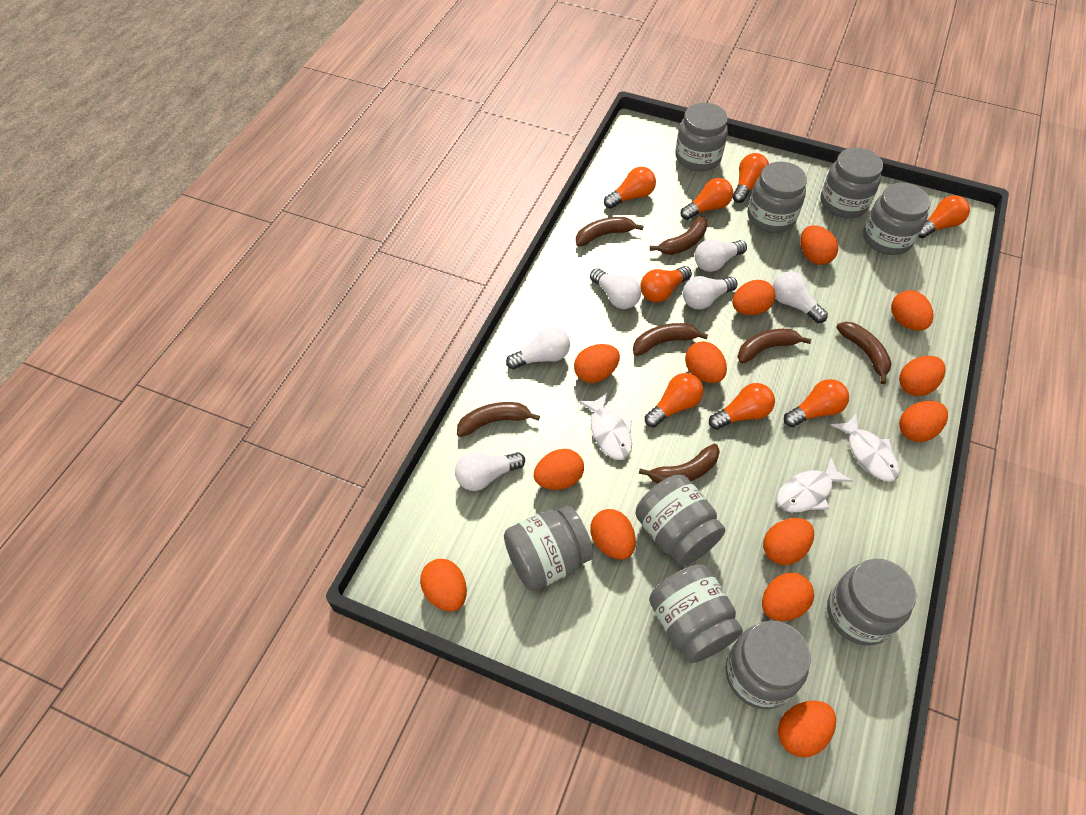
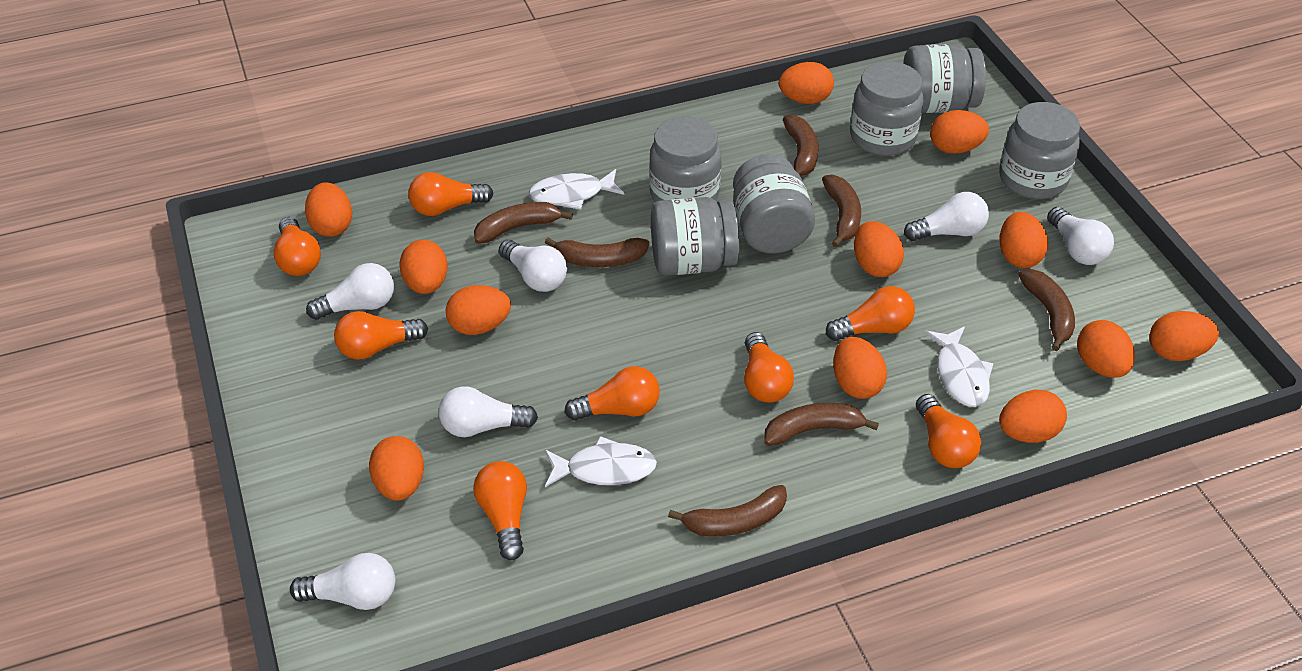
grey jar: 9 -> 6
orange egg: 13 -> 12

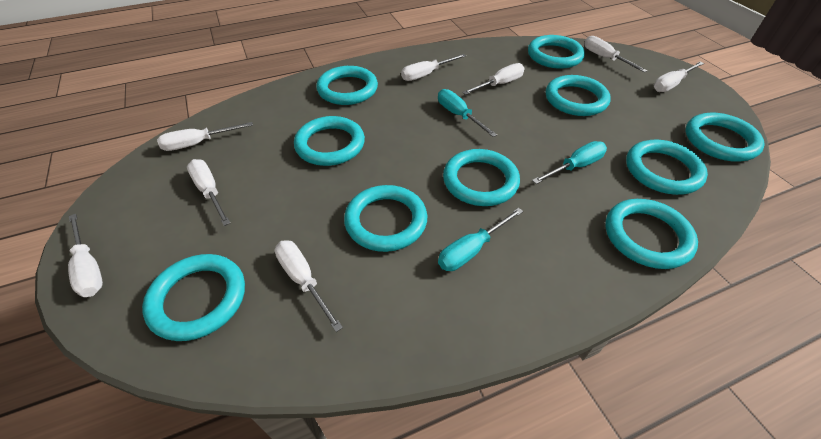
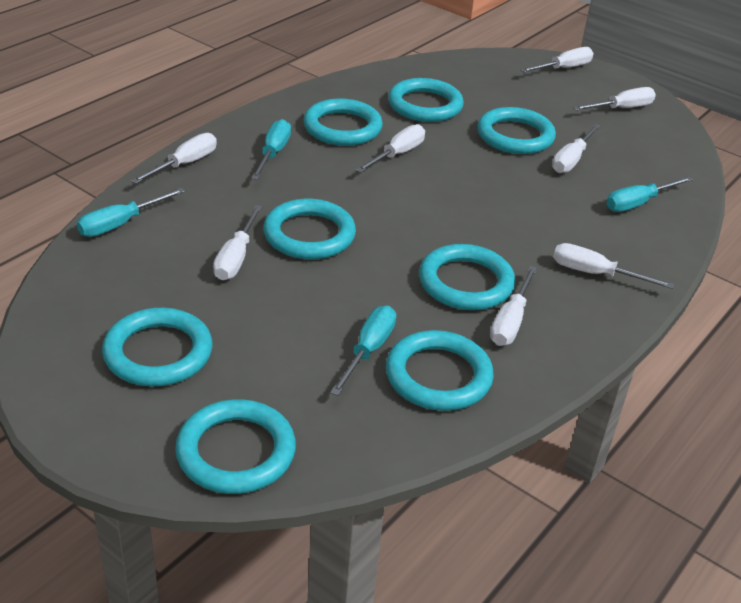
turquoise ring: 10 -> 8
turquoise screwdriver: 3 -> 4

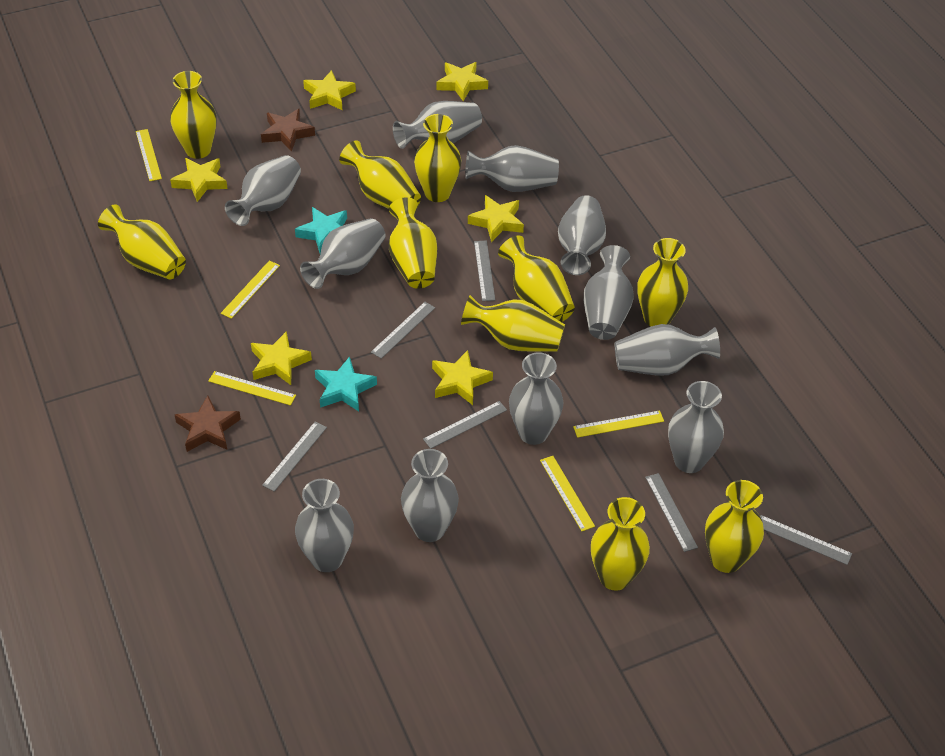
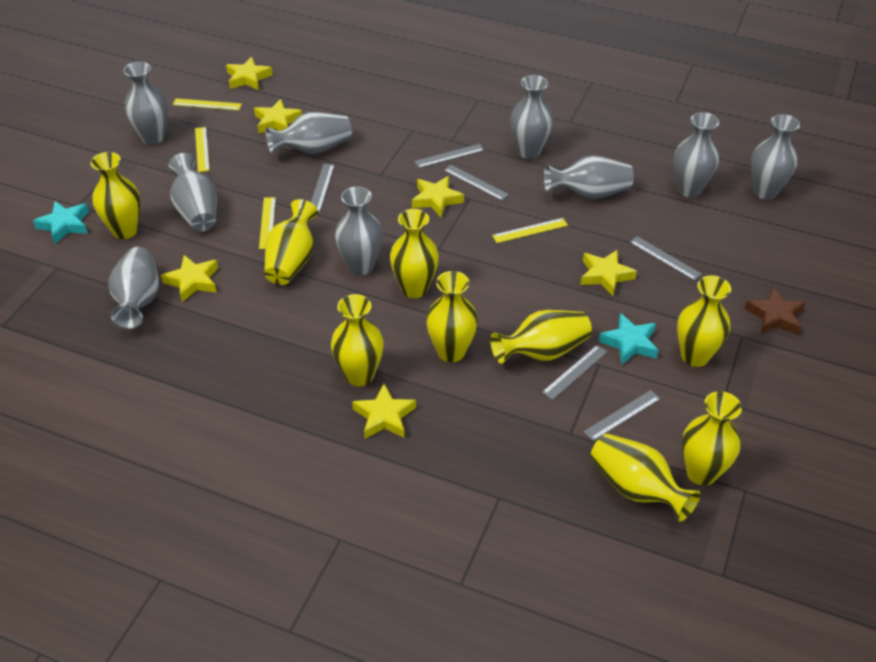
brown star: 2 -> 1
grey vase: 11 -> 9
yellow ruler: 5 -> 4
yellow vase: 10 -> 9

Brief:
Lines with the word "turquoise": copy each one from the data above.

Expected output:
turquoise ring: 10 -> 8
turquoise screwdriver: 3 -> 4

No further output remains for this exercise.